■ Stored data:
++++
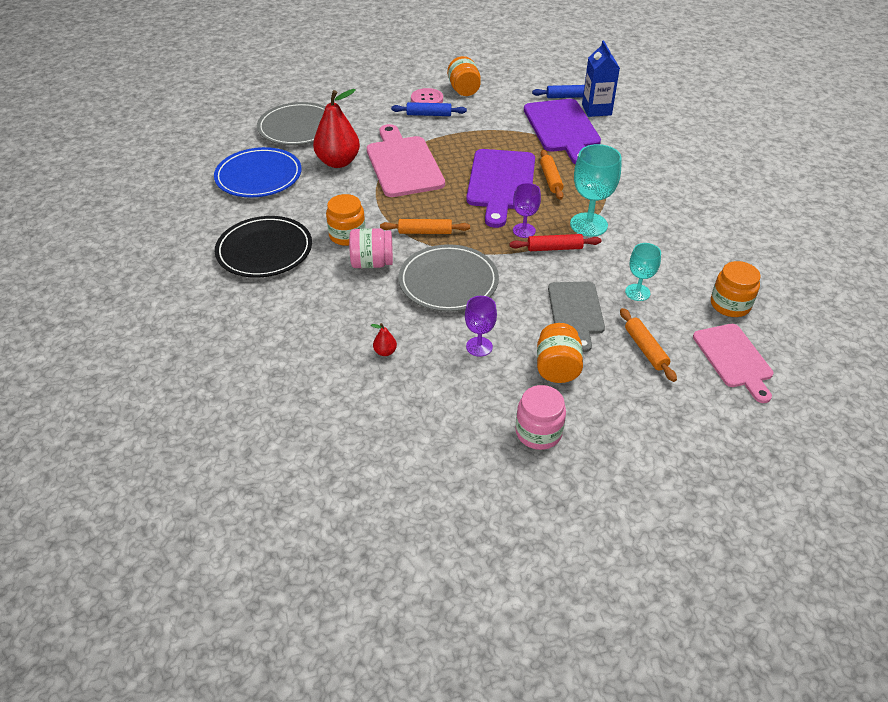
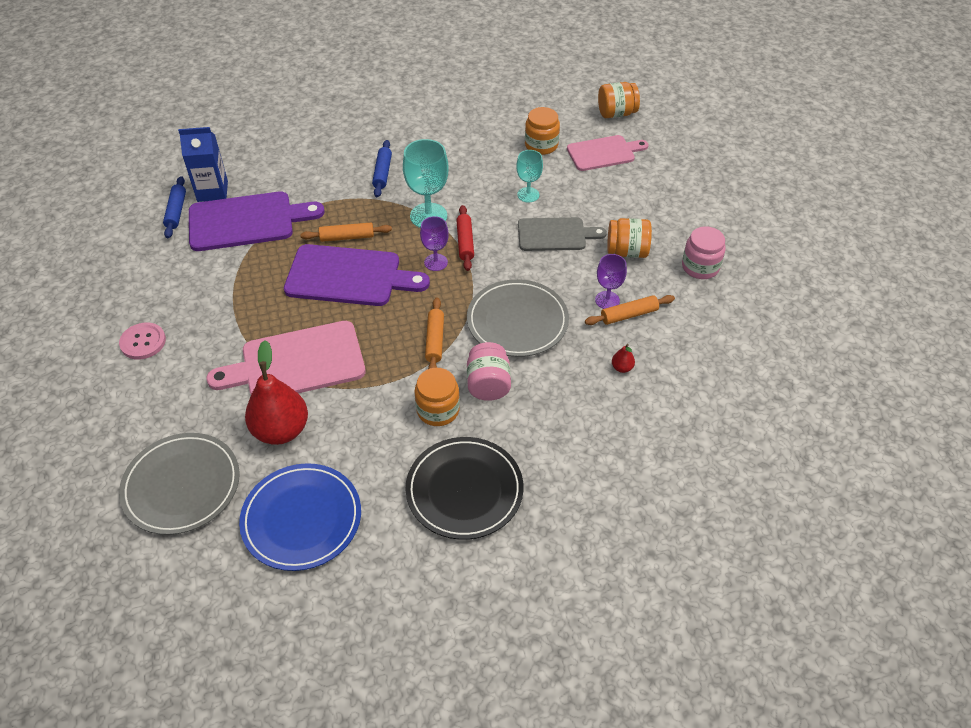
camera: 90 degrees left, 5 degrees up
(429, 114) = (184, 339): blue rolling pin -> blue rolling pin (382, 173)
(464, 90) = (130, 304): orange jar -> orange jar (616, 113)
(645, 349) = (598, 198): orange rolling pin -> orange rolling pin (629, 315)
++++
■ Instructions to follow: The line with "(429, 114) = (184, 339): blue" through the last line of the data: write these out exactly, and no others.

■ Written solution:
(429, 114) = (184, 339): blue rolling pin -> blue rolling pin (382, 173)
(464, 90) = (130, 304): orange jar -> orange jar (616, 113)
(645, 349) = (598, 198): orange rolling pin -> orange rolling pin (629, 315)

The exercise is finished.